[start of RECORDS SHOWN]
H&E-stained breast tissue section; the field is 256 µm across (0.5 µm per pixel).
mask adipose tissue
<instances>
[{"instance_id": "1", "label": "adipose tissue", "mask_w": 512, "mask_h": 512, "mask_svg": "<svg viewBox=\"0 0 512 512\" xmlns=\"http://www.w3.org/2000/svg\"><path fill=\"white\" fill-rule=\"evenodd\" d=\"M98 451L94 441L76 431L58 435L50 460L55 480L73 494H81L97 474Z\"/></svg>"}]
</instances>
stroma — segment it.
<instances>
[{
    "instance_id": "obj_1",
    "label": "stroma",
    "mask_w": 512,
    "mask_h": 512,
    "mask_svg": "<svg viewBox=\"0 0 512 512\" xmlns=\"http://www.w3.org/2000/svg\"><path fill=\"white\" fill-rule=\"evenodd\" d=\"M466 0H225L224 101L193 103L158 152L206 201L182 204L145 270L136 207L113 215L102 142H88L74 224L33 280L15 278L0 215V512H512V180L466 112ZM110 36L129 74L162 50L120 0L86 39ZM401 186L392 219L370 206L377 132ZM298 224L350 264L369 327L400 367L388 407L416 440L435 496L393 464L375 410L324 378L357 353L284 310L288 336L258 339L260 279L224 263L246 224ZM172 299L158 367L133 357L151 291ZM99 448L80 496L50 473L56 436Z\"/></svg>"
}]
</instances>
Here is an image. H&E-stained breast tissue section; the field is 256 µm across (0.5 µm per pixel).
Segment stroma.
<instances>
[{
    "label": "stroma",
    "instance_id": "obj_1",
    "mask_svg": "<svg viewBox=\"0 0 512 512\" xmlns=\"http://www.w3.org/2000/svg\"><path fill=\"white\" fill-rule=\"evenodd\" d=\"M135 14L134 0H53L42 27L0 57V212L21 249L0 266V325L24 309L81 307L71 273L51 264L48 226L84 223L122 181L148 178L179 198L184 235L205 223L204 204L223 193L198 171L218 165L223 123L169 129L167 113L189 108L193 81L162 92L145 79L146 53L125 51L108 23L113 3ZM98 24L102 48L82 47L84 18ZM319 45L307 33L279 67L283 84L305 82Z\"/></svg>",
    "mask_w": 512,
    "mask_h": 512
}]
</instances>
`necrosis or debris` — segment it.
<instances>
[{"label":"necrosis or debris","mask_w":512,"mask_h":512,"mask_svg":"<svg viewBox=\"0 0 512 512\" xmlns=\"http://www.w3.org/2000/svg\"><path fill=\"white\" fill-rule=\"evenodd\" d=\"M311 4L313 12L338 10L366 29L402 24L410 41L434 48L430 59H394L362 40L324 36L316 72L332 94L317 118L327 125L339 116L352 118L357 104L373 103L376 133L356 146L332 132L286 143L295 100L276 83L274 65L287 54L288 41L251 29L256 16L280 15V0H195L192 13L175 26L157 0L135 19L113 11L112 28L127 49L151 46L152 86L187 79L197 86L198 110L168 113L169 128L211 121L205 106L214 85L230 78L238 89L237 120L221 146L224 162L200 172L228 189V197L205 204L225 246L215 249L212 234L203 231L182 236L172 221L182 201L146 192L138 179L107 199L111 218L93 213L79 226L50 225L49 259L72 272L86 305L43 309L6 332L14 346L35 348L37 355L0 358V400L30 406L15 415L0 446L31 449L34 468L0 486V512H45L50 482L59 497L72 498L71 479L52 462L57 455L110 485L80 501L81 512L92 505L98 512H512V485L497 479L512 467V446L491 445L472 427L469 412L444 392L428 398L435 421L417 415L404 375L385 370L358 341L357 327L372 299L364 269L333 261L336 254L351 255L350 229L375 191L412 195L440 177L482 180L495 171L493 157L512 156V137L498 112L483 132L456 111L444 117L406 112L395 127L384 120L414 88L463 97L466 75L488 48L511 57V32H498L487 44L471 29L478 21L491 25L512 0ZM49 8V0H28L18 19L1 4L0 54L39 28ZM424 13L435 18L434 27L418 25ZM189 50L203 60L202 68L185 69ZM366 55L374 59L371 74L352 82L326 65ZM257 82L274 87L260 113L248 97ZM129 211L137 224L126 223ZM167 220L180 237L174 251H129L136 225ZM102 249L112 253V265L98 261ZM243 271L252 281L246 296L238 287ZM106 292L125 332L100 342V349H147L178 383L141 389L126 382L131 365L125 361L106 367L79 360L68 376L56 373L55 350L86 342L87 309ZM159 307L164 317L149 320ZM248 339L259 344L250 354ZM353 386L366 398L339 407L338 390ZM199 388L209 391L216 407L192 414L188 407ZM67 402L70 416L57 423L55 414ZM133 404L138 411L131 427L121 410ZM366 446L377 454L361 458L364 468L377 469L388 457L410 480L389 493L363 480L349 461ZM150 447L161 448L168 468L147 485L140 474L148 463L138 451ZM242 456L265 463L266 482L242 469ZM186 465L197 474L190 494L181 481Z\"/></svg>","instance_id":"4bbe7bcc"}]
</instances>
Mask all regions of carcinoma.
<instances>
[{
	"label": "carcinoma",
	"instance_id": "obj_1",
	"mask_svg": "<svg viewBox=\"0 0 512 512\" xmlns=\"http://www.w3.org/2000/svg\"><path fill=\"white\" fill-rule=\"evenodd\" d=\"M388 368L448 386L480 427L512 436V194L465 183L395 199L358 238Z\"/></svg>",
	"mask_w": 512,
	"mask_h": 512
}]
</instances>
[end of RECORDS SHOWN]
# [CHALLENGE]
Copy the records above exactly.

# [RESULT OF THIS EXERCISE]
H&E-stained breast tissue section; the field is 256 µm across (0.5 µm per pixel).
mask adipose tissue
<instances>
[{"instance_id": "1", "label": "adipose tissue", "mask_w": 512, "mask_h": 512, "mask_svg": "<svg viewBox=\"0 0 512 512\" xmlns=\"http://www.w3.org/2000/svg\"><path fill=\"white\" fill-rule=\"evenodd\" d=\"M98 451L94 441L76 431L58 435L50 460L55 480L73 494H81L97 474Z\"/></svg>"}]
</instances>
stroma — segment it.
<instances>
[{
    "instance_id": "obj_1",
    "label": "stroma",
    "mask_w": 512,
    "mask_h": 512,
    "mask_svg": "<svg viewBox=\"0 0 512 512\" xmlns=\"http://www.w3.org/2000/svg\"><path fill=\"white\" fill-rule=\"evenodd\" d=\"M466 0H225L224 101L193 103L158 152L206 201L182 204L145 270L136 207L113 215L102 142H88L74 224L33 280L15 278L0 215V512H512V180L466 112ZM110 36L129 74L162 50L120 0L86 39ZM401 186L392 219L370 206L377 132ZM298 224L350 264L369 327L400 367L388 407L416 440L435 496L393 464L375 410L324 378L357 353L284 310L288 336L258 339L260 279L224 263L246 224ZM172 299L158 367L133 357L151 291ZM99 448L80 496L50 473L56 436Z\"/></svg>"
}]
</instances>
Here is an image. H&E-stained breast tissue section; the field is 256 µm across (0.5 µm per pixel).
Segment stroma.
<instances>
[{
    "label": "stroma",
    "instance_id": "obj_1",
    "mask_svg": "<svg viewBox=\"0 0 512 512\" xmlns=\"http://www.w3.org/2000/svg\"><path fill=\"white\" fill-rule=\"evenodd\" d=\"M135 14L134 0H53L42 27L0 57V212L21 249L0 266V325L24 309L81 307L71 273L51 264L48 226L84 223L122 181L148 178L179 198L184 235L205 223L204 204L223 193L198 171L218 165L223 123L169 129L167 113L189 108L193 81L162 92L145 79L146 53L125 51L108 23L113 3ZM98 24L102 48L82 47L84 18ZM319 45L307 33L279 67L283 84L305 82Z\"/></svg>",
    "mask_w": 512,
    "mask_h": 512
}]
</instances>
`necrosis or debris` — segment it.
<instances>
[{"label":"necrosis or debris","mask_w":512,"mask_h":512,"mask_svg":"<svg viewBox=\"0 0 512 512\" xmlns=\"http://www.w3.org/2000/svg\"><path fill=\"white\" fill-rule=\"evenodd\" d=\"M311 4L313 12L338 10L366 29L402 24L410 41L434 48L430 59H394L362 40L324 36L316 72L332 94L317 118L327 125L339 116L352 118L357 104L373 103L376 133L356 146L332 132L286 143L295 100L276 83L274 65L287 54L288 41L251 29L256 16L280 15V0H195L192 13L175 26L157 0L135 19L113 11L112 28L127 49L151 46L152 86L187 79L197 86L198 110L168 113L169 128L211 121L205 106L214 85L230 78L238 89L237 120L221 146L224 162L200 172L228 189V197L205 204L225 246L215 249L212 234L203 231L182 236L172 221L182 201L146 192L138 179L107 199L111 218L93 213L79 226L50 225L49 259L72 272L86 305L43 309L6 332L14 346L35 348L37 355L0 358V400L30 406L15 415L0 446L31 449L34 468L0 486V512H45L50 482L59 497L72 498L71 479L52 462L57 455L110 485L80 501L81 512L92 505L98 512H512V485L497 479L512 467V446L491 445L472 427L469 412L444 392L428 398L435 421L417 415L404 375L385 370L358 341L357 327L372 299L364 269L333 261L336 254L351 255L350 229L375 191L412 195L440 177L482 180L495 171L493 157L512 156V137L498 112L483 132L456 111L444 117L406 112L395 127L384 120L414 88L463 97L466 75L488 48L511 57V32H498L487 44L471 29L478 21L491 25L512 0ZM49 8V0H28L18 19L1 4L0 54L39 28ZM424 13L435 18L434 27L418 25ZM189 50L203 60L202 68L185 69ZM366 55L374 59L371 74L352 82L326 65ZM257 82L274 87L260 113L248 97ZM129 211L137 224L126 223ZM167 220L180 237L174 251H129L136 225ZM102 249L112 253V265L98 261ZM243 271L252 281L246 296L238 287ZM106 292L125 332L100 342V349H147L178 383L141 389L126 382L131 365L125 361L106 367L79 360L68 376L56 373L55 350L86 342L87 309ZM159 307L164 317L149 320ZM248 339L259 344L250 354ZM353 386L366 398L339 407L338 390ZM199 388L209 391L216 407L192 414L188 407ZM67 402L70 416L57 423L55 414ZM133 404L138 411L131 427L121 410ZM366 446L377 454L361 458L364 468L377 469L388 457L410 480L389 493L363 480L349 461ZM150 447L161 448L168 468L147 485L140 474L148 463L138 451ZM242 456L265 463L266 482L242 469ZM186 465L197 474L190 494L181 481Z\"/></svg>","instance_id":"4bbe7bcc"}]
</instances>
Mask all regions of carcinoma.
<instances>
[{
	"label": "carcinoma",
	"instance_id": "obj_1",
	"mask_svg": "<svg viewBox=\"0 0 512 512\" xmlns=\"http://www.w3.org/2000/svg\"><path fill=\"white\" fill-rule=\"evenodd\" d=\"M388 368L448 386L480 427L512 436V194L465 183L395 199L358 238Z\"/></svg>",
	"mask_w": 512,
	"mask_h": 512
}]
</instances>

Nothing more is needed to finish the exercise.